:: TASK TO COMPLETE ::
Transcribe every line of the listing below, keeping each word and number unchanged.

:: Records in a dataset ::
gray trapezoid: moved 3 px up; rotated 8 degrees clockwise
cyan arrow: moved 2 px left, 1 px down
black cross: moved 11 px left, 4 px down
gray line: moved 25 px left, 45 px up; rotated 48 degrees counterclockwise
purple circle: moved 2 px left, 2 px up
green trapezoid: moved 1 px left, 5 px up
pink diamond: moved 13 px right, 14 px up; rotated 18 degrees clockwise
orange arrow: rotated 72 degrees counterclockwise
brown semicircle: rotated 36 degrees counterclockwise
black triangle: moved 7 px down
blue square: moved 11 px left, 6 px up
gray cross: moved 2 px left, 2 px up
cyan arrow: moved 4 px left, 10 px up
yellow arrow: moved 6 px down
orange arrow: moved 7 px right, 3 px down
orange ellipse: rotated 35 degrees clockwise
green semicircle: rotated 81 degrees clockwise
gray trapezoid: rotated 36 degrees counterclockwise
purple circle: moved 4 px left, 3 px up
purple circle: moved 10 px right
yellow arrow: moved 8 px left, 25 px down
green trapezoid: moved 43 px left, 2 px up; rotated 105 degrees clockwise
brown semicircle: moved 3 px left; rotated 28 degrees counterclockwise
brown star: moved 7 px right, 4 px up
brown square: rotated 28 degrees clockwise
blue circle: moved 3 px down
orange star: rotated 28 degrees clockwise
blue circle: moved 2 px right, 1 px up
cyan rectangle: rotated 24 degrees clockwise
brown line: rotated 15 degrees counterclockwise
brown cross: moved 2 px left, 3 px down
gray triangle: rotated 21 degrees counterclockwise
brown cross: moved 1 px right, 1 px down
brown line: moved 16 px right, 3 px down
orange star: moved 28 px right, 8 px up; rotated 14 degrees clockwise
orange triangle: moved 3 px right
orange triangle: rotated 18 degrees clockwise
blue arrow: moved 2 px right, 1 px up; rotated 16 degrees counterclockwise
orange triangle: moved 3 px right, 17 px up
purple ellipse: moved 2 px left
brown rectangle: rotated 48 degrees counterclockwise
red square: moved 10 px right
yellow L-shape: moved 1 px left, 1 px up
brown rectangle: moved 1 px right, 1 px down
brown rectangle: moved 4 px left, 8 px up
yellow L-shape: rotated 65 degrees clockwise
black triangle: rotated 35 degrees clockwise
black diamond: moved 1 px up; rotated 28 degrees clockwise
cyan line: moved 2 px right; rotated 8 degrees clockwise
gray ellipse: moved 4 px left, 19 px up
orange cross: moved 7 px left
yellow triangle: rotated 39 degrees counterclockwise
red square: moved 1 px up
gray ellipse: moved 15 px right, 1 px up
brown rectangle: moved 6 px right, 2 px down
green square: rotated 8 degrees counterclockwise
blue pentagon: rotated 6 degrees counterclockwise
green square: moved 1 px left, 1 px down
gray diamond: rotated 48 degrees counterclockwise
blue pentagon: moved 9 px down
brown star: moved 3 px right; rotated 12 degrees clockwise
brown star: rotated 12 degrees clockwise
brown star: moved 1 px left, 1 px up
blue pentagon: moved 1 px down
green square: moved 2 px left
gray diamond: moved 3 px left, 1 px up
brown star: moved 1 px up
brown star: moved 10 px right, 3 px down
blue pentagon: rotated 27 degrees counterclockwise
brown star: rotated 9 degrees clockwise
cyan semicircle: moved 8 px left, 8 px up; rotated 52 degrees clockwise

:: EXERCISE OUTPUT ::
gray trapezoid: moved 3 px up; rotated 8 degrees clockwise
cyan arrow: moved 2 px left, 1 px down
black cross: moved 11 px left, 4 px down
gray line: moved 25 px left, 45 px up; rotated 48 degrees counterclockwise
purple circle: moved 2 px left, 2 px up
green trapezoid: moved 1 px left, 5 px up
pink diamond: moved 13 px right, 14 px up; rotated 18 degrees clockwise
orange arrow: rotated 72 degrees counterclockwise
brown semicircle: rotated 36 degrees counterclockwise
black triangle: moved 7 px down
blue square: moved 11 px left, 6 px up
gray cross: moved 2 px left, 2 px up
cyan arrow: moved 4 px left, 10 px up
yellow arrow: moved 6 px down
orange arrow: moved 7 px right, 3 px down
orange ellipse: rotated 35 degrees clockwise
green semicircle: rotated 81 degrees clockwise
gray trapezoid: rotated 36 degrees counterclockwise
purple circle: moved 4 px left, 3 px up
purple circle: moved 10 px right
yellow arrow: moved 8 px left, 25 px down
green trapezoid: moved 43 px left, 2 px up; rotated 105 degrees clockwise
brown semicircle: moved 3 px left; rotated 28 degrees counterclockwise
brown star: moved 7 px right, 4 px up
brown square: rotated 28 degrees clockwise
blue circle: moved 3 px down
orange star: rotated 28 degrees clockwise
blue circle: moved 2 px right, 1 px up
cyan rectangle: rotated 24 degrees clockwise
brown line: rotated 15 degrees counterclockwise
brown cross: moved 2 px left, 3 px down
gray triangle: rotated 21 degrees counterclockwise
brown cross: moved 1 px right, 1 px down
brown line: moved 16 px right, 3 px down
orange star: moved 28 px right, 8 px up; rotated 14 degrees clockwise
orange triangle: moved 3 px right
orange triangle: rotated 18 degrees clockwise
blue arrow: moved 2 px right, 1 px up; rotated 16 degrees counterclockwise
orange triangle: moved 3 px right, 17 px up
purple ellipse: moved 2 px left
brown rectangle: rotated 48 degrees counterclockwise
red square: moved 10 px right
yellow L-shape: moved 1 px left, 1 px up
brown rectangle: moved 1 px right, 1 px down
brown rectangle: moved 4 px left, 8 px up
yellow L-shape: rotated 65 degrees clockwise
black triangle: rotated 35 degrees clockwise
black diamond: moved 1 px up; rotated 28 degrees clockwise
cyan line: moved 2 px right; rotated 8 degrees clockwise
gray ellipse: moved 4 px left, 19 px up
orange cross: moved 7 px left
yellow triangle: rotated 39 degrees counterclockwise
red square: moved 1 px up
gray ellipse: moved 15 px right, 1 px up
brown rectangle: moved 6 px right, 2 px down
green square: rotated 8 degrees counterclockwise
blue pentagon: rotated 6 degrees counterclockwise
green square: moved 1 px left, 1 px down
gray diamond: rotated 48 degrees counterclockwise
blue pentagon: moved 9 px down
brown star: moved 3 px right; rotated 12 degrees clockwise
brown star: rotated 12 degrees clockwise
brown star: moved 1 px left, 1 px up
blue pentagon: moved 1 px down
green square: moved 2 px left
gray diamond: moved 3 px left, 1 px up
brown star: moved 1 px up
brown star: moved 10 px right, 3 px down
blue pentagon: rotated 27 degrees counterclockwise
brown star: rotated 9 degrees clockwise
cyan semicircle: moved 8 px left, 8 px up; rotated 52 degrees clockwise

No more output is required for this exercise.